## EXERCISE INSTRUCTIONS
Write out exactly the lines running from the line that includes "camera: 60 degrees right, 5 degrees down" to the end of the data, both ends included, and nothing besides.

Scene images with change listings:
______________________________
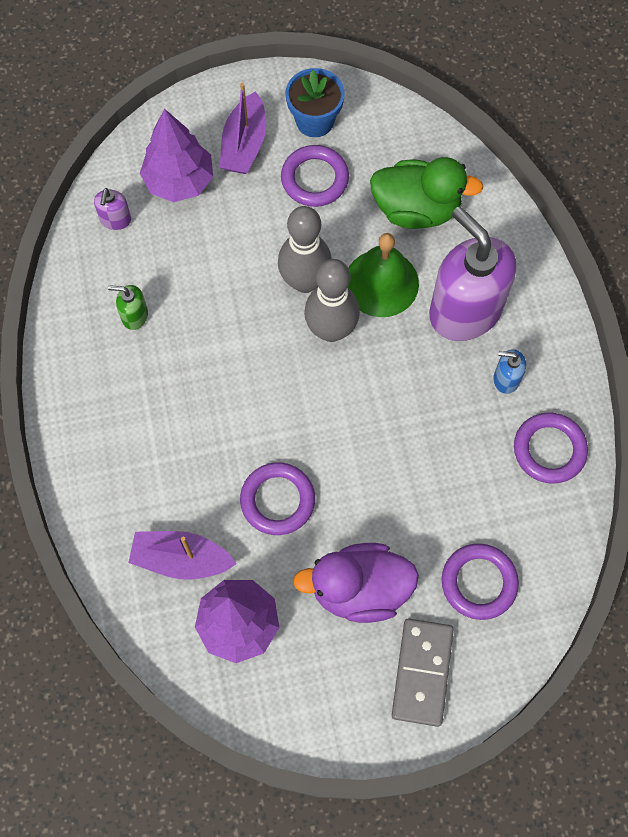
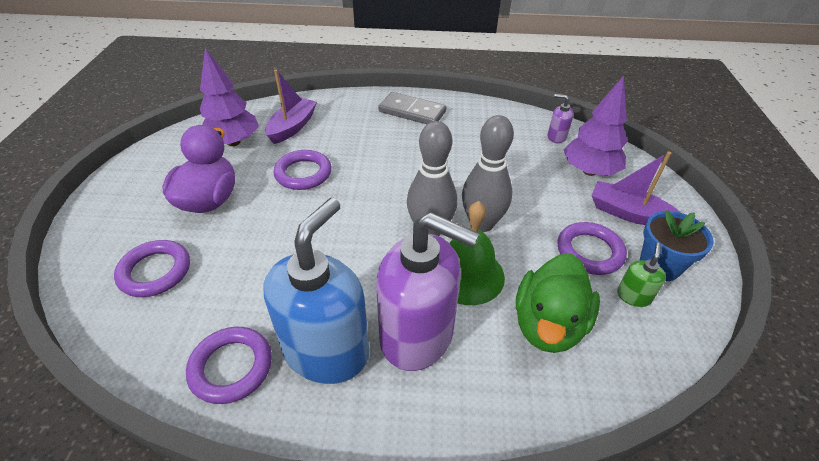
camera: 105 degrees right, 25 degrees down
(134, 315) = (475, 134): green soap dispenser -> green soap dispenser (633, 296)
(422, 672) = (122, 219): grey domino -> grey domino (412, 112)
(465, 310) = (417, 335): purple soap dispenser -> purple soap dispenser turned 45 degrees clockwise
(506, 379) = (326, 350): blue soap dispenser -> blue soap dispenser, size x2.43

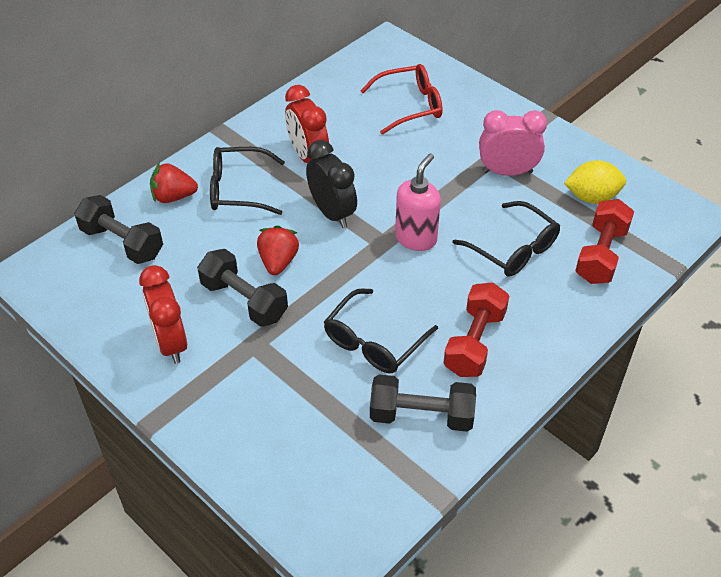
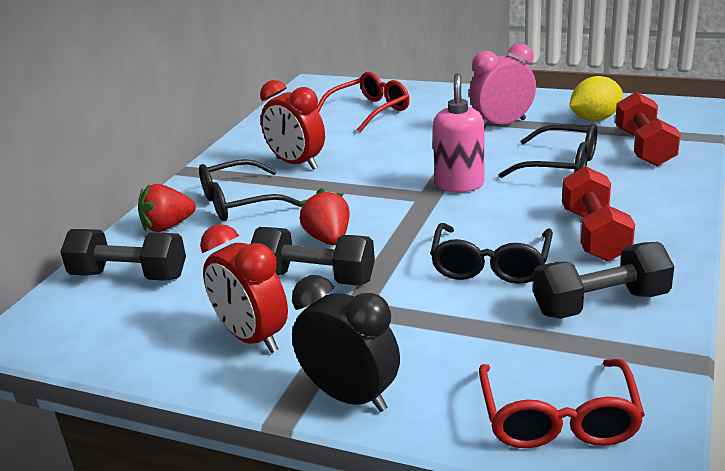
camera: 20 degrees left, 20 degrees down
(315, 502) = (558, 419): none -> red glasses
(332, 213) = (356, 191): black clock -> black clock (350, 397)

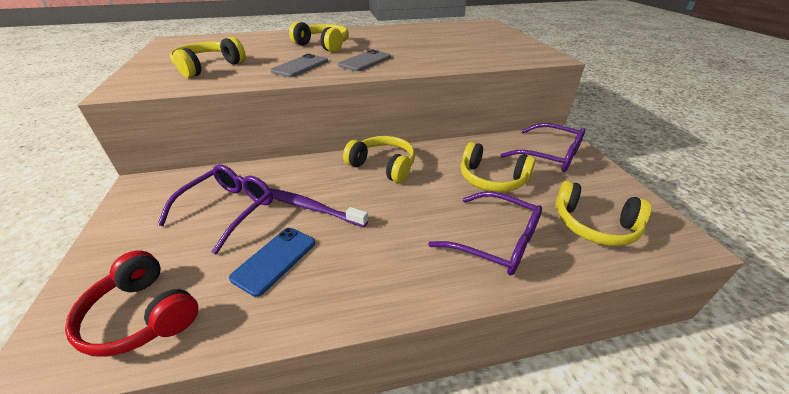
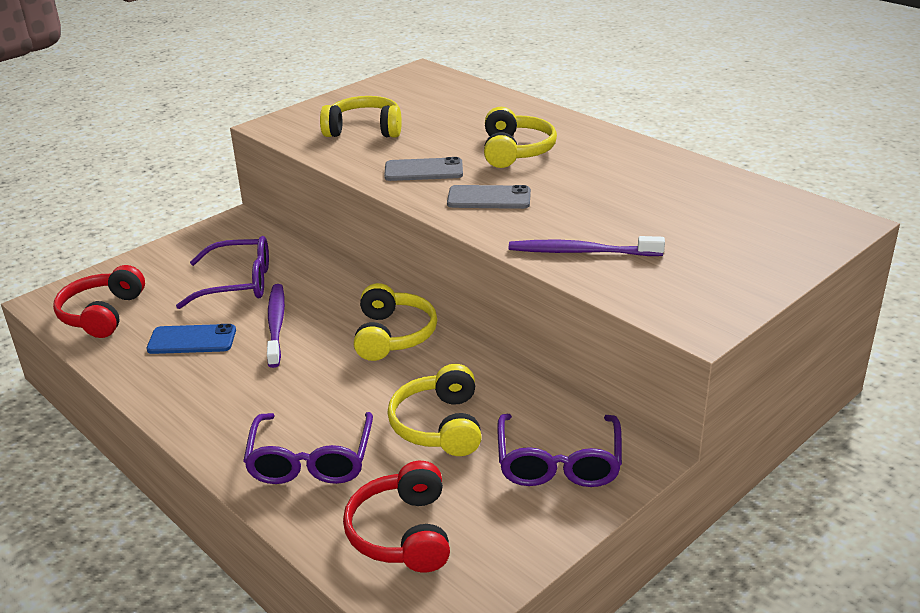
camera: 60 degrees right, 5 degrees down
(455, 59) = (581, 252): none -> purple toothbrush
(594, 225) = (402, 533): yellow headphones -> red headphones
______________________________
## OUTPUT OF THE TASK
camera: 60 degrees right, 5 degrees down
(455, 59) = (581, 252): none -> purple toothbrush
(594, 225) = (402, 533): yellow headphones -> red headphones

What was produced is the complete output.